Task directions - Below is a block of entries; repeat exactly the lines starting at the line that contains "(305, 301) = (210, 181): none -> brown candle" and ending at the line that contains "(491, 292) = (250, 288): blue", both included.

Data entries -
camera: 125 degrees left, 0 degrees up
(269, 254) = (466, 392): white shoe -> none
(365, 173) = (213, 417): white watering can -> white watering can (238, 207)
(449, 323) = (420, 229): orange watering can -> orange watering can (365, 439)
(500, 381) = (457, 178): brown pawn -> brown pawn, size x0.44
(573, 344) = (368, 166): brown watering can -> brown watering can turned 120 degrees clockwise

...

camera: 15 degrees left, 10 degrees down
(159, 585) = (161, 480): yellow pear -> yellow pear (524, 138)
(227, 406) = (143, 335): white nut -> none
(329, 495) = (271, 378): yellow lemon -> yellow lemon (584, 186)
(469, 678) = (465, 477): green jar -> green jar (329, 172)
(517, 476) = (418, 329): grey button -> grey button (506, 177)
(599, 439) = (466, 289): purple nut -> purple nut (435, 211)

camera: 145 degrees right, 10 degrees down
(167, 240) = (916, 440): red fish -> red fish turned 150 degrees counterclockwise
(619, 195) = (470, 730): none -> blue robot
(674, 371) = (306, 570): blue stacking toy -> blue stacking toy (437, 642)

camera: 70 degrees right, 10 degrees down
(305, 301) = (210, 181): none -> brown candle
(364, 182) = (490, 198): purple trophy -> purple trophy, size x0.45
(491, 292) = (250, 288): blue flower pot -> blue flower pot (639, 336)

Task output -
(305, 301) = (210, 181): none -> brown candle
(364, 182) = (490, 198): purple trophy -> purple trophy, size x0.45
(491, 292) = (250, 288): blue flower pot -> blue flower pot (639, 336)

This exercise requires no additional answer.